*Material provided*:
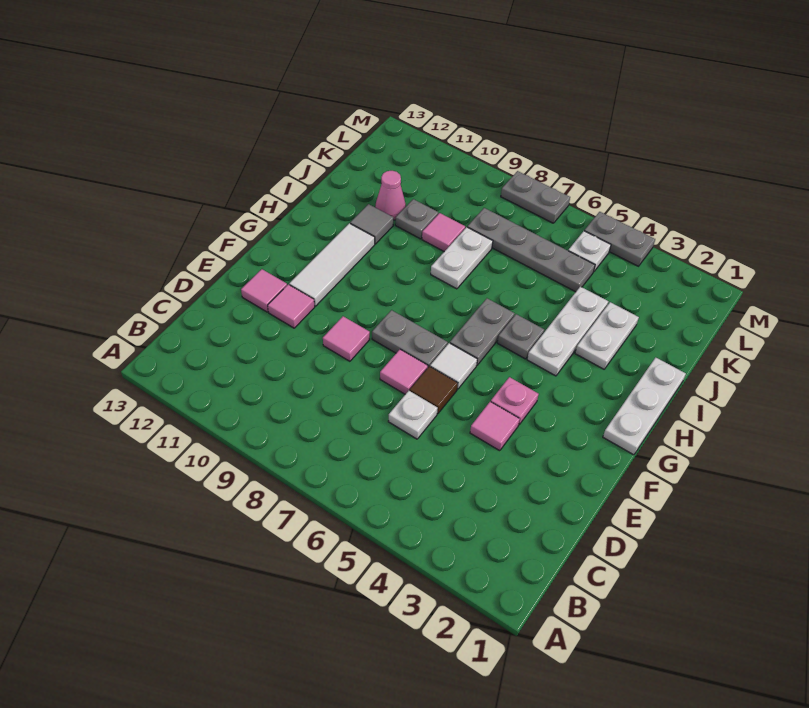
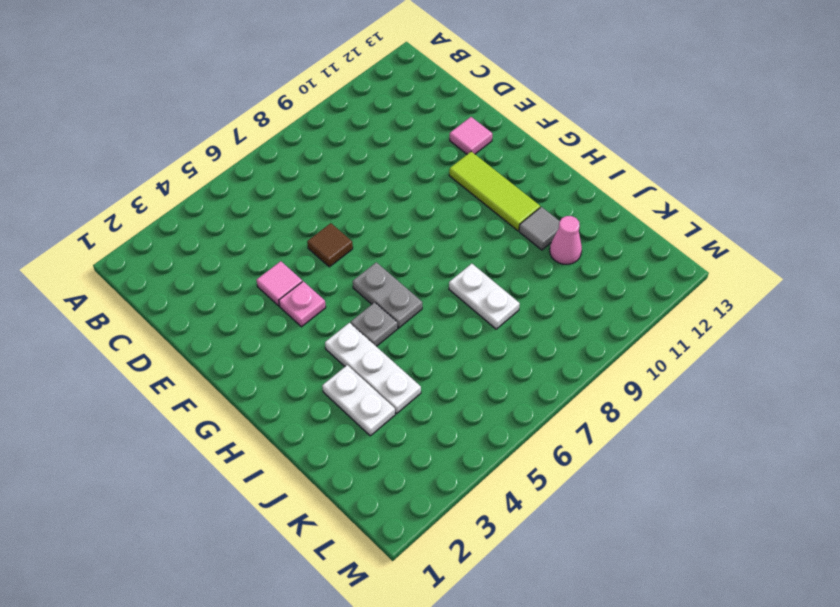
lime tile F11:H11 level 1 -> white tile F11:H11 level 1
none -> white plate D6 level 1
none -> pink tile E7 level 1
none -> pink tile E9 level 1

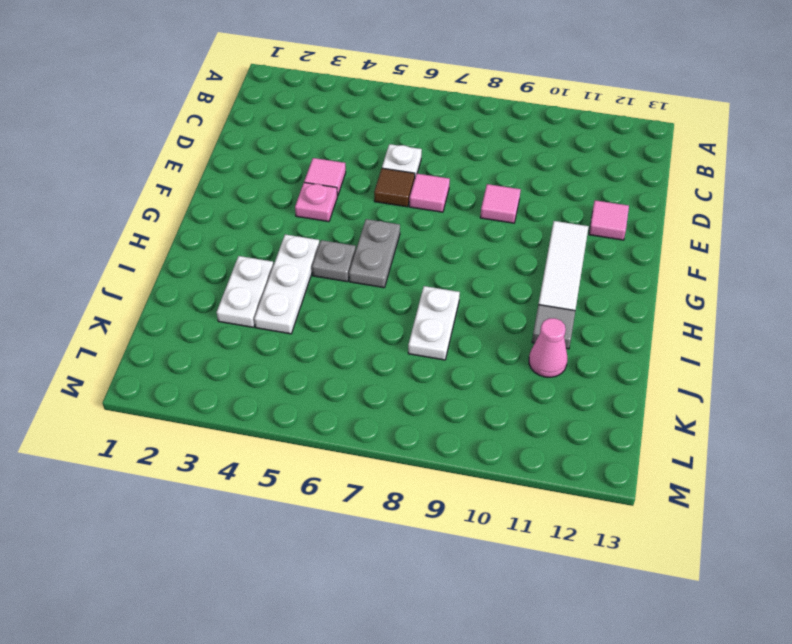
none -> pink tile E11 level 1
none -> white tile F6 level 1
none -> grey plate F7:F8 level 1

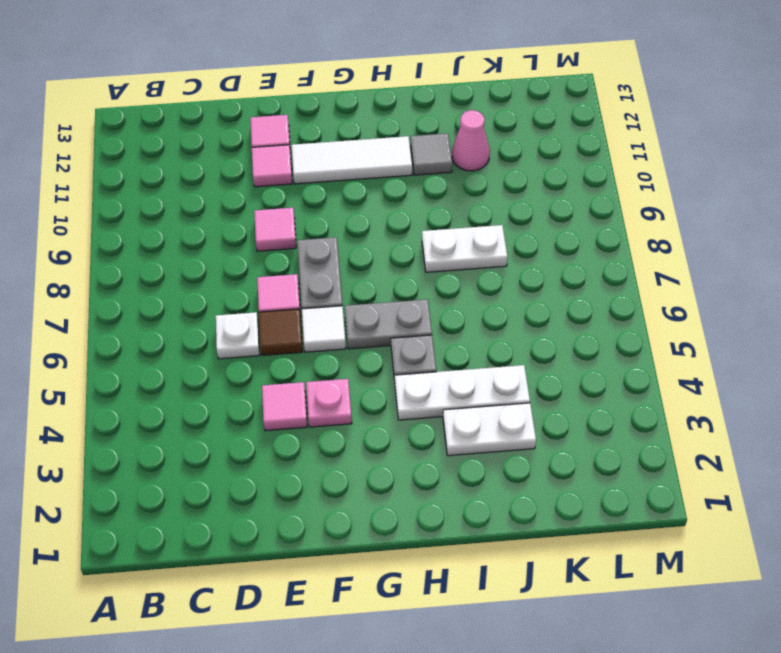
none -> white plate G1:I1 level 1
none -> pink tile J9 level 1
none -> grey plate J10 level 1

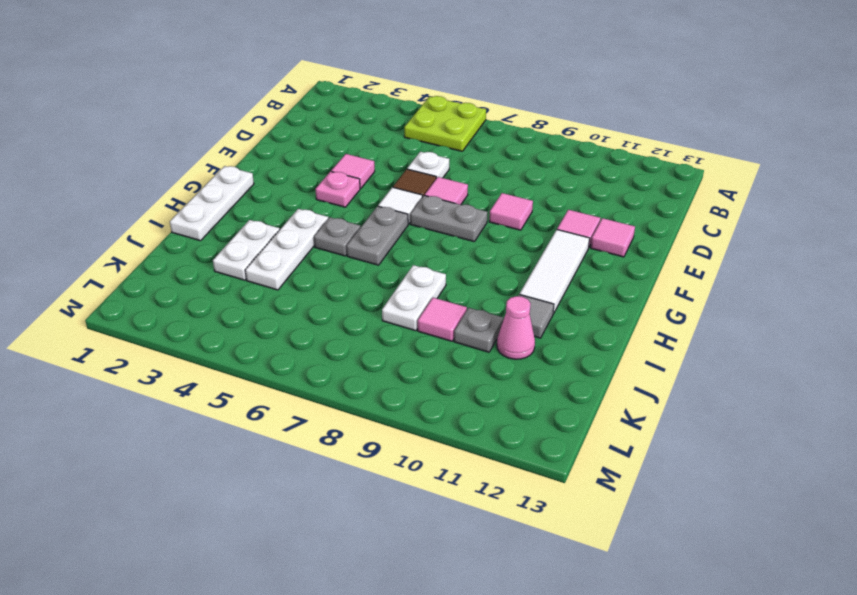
lime plate A5:B6 level 1 -> none
none -> grey plate K5:K8 level 1
none -> white plate L5 level 1
none -> grey plate M4:M5 level 1

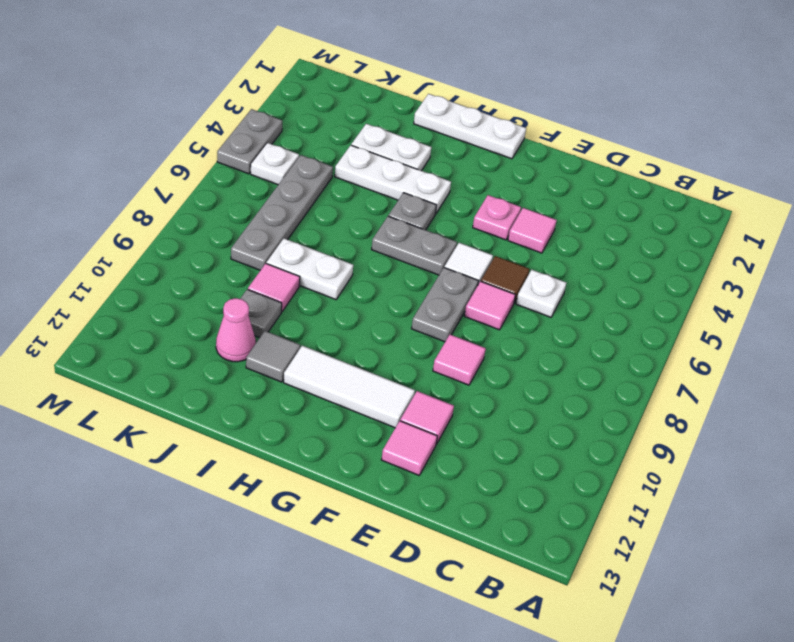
none -> grey plate M7:M8 level 1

*Aim of the task*:
Quote the records above exactly, leaving out any pictures.

*Exercise output*:
lime tile F11:H11 level 1 -> white tile F11:H11 level 1
none -> white plate D6 level 1
none -> pink tile E7 level 1
none -> pink tile E9 level 1

none -> pink tile E11 level 1
none -> white tile F6 level 1
none -> grey plate F7:F8 level 1

none -> white plate G1:I1 level 1
none -> pink tile J9 level 1
none -> grey plate J10 level 1

lime plate A5:B6 level 1 -> none
none -> grey plate K5:K8 level 1
none -> white plate L5 level 1
none -> grey plate M4:M5 level 1

none -> grey plate M7:M8 level 1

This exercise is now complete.